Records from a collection
☆ ☆ ☆ ☆ ☆
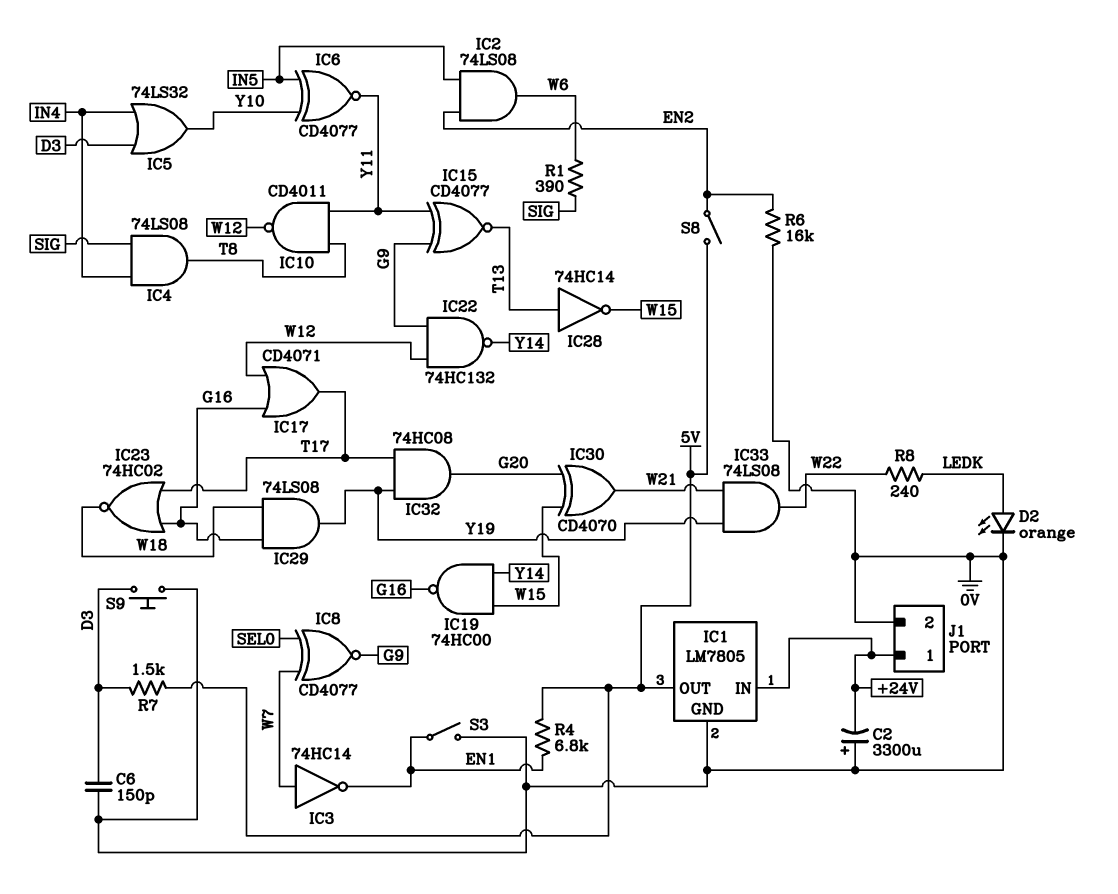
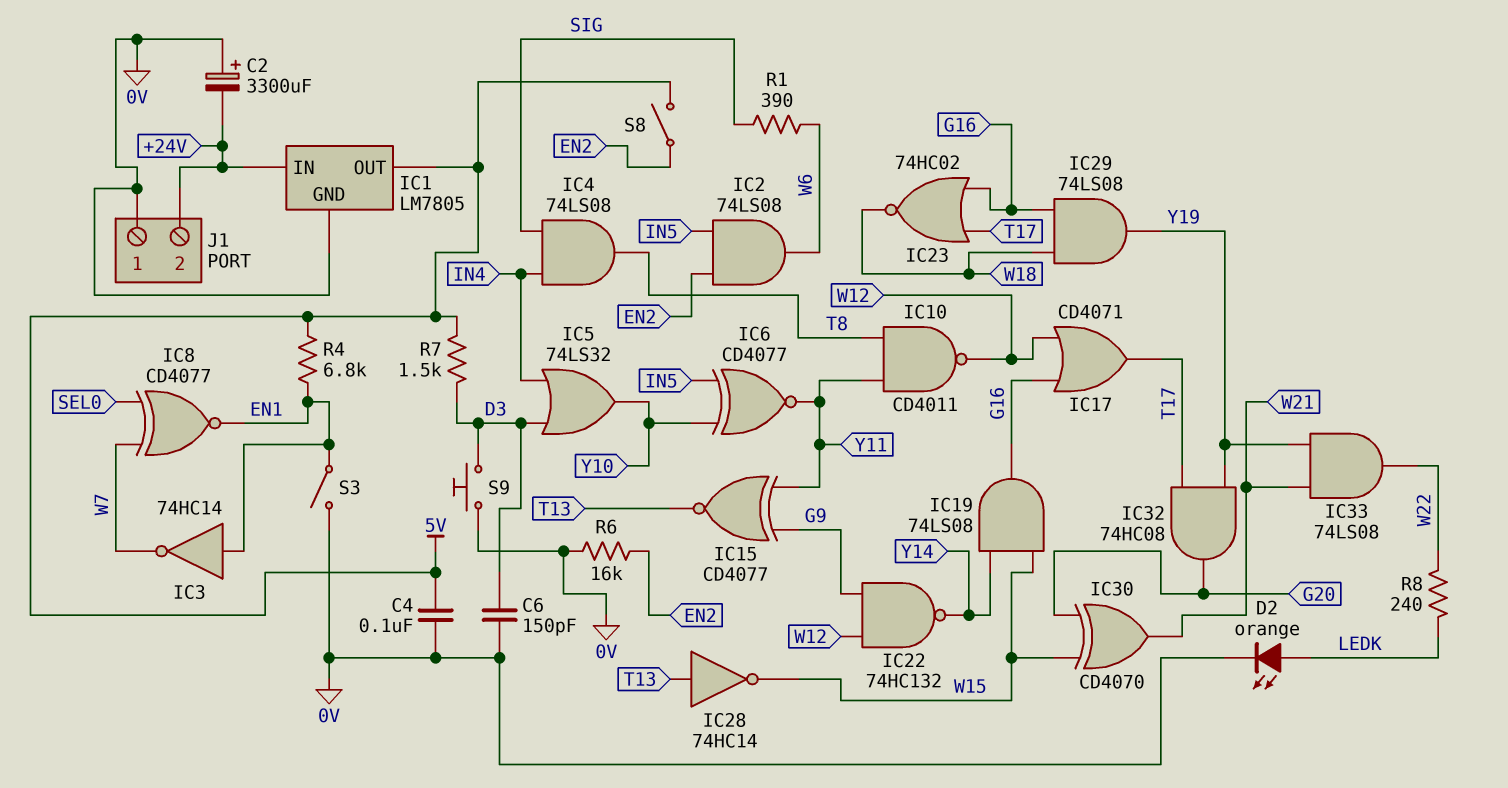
C4: none -> 100nF (0V, 5V)
IC3: NOT 74HC14 (in W7, out EN1) -> NOT 74HC14 (in EN1, out W7)
IC8: XNOR CD4077 (in SEL0, in W7, out G9) -> XNOR CD4077 (in SEL0, in W7, out EN1)
IC19: NAND 74HC00 (in W15, in Y14, out G16) -> AND 74LS08 (in W15, in Y14, out G16)
J1 pin 1: +24V -> 0V
J1 pin 2: 0V -> +24V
☆ ☆ ☆ ☆ ☆
Leave the pictures behind and transcribe every record above exactly.

C4: none -> 100nF (0V, 5V)
IC3: NOT 74HC14 (in W7, out EN1) -> NOT 74HC14 (in EN1, out W7)
IC8: XNOR CD4077 (in SEL0, in W7, out G9) -> XNOR CD4077 (in SEL0, in W7, out EN1)
IC19: NAND 74HC00 (in W15, in Y14, out G16) -> AND 74LS08 (in W15, in Y14, out G16)
J1 pin 1: +24V -> 0V
J1 pin 2: 0V -> +24V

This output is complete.